What to do: From the records below, output exactly the lines running from the line containing "SW5: switch (0V, X1) -> switch (0V, SEL2)" through the line containing "R5: 11k (LEVEL, VA) -> 11k (LEVEL, LX)", and no others.

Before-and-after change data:
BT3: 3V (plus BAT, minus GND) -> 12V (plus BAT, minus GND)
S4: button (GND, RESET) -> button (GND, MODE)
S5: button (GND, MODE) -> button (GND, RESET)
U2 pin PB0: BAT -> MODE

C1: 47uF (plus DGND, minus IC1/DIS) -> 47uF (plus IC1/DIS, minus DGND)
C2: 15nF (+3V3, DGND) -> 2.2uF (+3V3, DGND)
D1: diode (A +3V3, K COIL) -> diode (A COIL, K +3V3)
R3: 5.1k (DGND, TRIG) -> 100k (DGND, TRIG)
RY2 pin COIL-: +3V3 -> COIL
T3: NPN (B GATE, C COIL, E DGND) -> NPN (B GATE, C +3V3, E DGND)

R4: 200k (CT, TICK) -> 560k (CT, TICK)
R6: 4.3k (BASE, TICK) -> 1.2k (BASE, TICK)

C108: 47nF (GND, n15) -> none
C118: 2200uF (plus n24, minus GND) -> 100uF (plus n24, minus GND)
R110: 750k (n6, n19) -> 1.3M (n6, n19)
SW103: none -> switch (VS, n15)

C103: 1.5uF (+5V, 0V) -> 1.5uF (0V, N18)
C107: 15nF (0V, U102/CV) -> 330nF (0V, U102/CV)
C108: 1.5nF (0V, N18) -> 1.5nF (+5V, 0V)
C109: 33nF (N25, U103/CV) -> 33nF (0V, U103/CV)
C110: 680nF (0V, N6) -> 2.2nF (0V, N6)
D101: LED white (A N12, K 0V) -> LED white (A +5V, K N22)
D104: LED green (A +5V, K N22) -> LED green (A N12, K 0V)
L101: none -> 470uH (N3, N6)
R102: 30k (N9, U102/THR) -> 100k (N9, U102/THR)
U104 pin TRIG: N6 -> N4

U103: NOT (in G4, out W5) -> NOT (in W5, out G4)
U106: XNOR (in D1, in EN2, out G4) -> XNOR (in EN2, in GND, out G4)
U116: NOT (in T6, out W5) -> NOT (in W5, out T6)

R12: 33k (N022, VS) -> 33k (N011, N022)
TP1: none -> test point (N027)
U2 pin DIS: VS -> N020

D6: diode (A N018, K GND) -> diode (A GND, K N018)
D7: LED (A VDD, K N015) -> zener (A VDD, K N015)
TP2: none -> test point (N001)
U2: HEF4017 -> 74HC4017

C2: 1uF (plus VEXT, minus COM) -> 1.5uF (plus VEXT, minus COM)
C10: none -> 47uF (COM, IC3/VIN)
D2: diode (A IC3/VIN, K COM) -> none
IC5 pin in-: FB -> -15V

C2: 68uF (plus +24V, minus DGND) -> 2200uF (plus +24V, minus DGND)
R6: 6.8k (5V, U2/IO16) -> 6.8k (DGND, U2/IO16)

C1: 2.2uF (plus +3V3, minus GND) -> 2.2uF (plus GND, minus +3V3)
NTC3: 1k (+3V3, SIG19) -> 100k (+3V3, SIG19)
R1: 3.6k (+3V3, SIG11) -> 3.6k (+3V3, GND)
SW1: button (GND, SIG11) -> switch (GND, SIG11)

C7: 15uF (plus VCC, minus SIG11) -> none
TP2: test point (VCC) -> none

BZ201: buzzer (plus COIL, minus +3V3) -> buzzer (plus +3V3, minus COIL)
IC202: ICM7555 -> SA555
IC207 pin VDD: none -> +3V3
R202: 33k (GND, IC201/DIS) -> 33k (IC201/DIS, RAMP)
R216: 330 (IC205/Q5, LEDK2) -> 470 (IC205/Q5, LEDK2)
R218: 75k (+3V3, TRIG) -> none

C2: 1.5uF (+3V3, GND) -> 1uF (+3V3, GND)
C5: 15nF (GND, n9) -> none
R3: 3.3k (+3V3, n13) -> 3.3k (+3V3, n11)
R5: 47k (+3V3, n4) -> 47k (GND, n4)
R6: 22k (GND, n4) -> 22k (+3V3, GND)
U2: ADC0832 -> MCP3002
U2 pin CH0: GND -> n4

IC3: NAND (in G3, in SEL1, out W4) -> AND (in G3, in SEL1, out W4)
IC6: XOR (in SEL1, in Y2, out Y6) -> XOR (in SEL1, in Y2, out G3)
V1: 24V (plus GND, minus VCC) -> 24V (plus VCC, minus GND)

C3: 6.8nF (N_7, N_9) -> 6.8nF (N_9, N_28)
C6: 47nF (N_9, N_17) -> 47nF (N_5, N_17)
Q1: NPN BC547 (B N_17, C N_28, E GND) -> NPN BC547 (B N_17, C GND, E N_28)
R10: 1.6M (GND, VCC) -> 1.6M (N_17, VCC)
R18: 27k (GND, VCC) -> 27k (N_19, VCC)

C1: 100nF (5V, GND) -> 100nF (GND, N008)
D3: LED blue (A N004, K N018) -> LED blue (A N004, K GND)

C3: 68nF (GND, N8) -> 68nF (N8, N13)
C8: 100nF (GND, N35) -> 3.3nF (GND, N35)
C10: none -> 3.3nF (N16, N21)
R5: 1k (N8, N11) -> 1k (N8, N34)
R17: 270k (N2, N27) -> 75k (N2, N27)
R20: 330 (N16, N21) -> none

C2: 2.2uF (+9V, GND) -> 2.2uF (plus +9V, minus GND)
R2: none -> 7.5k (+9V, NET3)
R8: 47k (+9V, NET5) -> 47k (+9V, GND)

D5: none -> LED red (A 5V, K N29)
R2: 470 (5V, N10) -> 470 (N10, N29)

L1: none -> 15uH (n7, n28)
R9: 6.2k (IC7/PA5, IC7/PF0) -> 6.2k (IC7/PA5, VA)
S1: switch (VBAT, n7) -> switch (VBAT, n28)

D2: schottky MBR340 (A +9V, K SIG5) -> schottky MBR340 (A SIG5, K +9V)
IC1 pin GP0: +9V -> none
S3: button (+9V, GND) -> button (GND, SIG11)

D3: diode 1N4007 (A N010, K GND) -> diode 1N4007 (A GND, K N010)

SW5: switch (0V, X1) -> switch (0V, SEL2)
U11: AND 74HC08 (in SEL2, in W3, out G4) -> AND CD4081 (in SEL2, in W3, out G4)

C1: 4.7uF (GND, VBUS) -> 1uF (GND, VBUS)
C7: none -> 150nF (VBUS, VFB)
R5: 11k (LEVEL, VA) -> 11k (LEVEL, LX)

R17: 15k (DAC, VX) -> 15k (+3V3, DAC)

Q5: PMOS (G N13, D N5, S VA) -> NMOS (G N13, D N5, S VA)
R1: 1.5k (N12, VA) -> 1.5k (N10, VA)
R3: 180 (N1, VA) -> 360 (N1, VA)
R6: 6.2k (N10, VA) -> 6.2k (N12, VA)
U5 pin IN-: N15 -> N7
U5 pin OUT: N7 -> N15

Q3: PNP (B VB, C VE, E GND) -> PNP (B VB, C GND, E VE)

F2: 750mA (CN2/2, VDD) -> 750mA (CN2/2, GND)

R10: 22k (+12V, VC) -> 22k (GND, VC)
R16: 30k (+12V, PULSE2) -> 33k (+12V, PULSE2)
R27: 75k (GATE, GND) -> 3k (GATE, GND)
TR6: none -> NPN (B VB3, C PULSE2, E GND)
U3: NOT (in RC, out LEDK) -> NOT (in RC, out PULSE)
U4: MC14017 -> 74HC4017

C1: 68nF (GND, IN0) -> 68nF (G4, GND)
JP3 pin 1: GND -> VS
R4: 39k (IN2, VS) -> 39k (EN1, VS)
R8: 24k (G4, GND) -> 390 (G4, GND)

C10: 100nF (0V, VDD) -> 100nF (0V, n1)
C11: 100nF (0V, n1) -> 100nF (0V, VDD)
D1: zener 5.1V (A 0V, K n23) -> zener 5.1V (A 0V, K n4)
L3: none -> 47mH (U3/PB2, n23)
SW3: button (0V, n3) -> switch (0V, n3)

Your solution:
SW5: switch (0V, X1) -> switch (0V, SEL2)
U11: AND 74HC08 (in SEL2, in W3, out G4) -> AND CD4081 (in SEL2, in W3, out G4)

C1: 4.7uF (GND, VBUS) -> 1uF (GND, VBUS)
C7: none -> 150nF (VBUS, VFB)
R5: 11k (LEVEL, VA) -> 11k (LEVEL, LX)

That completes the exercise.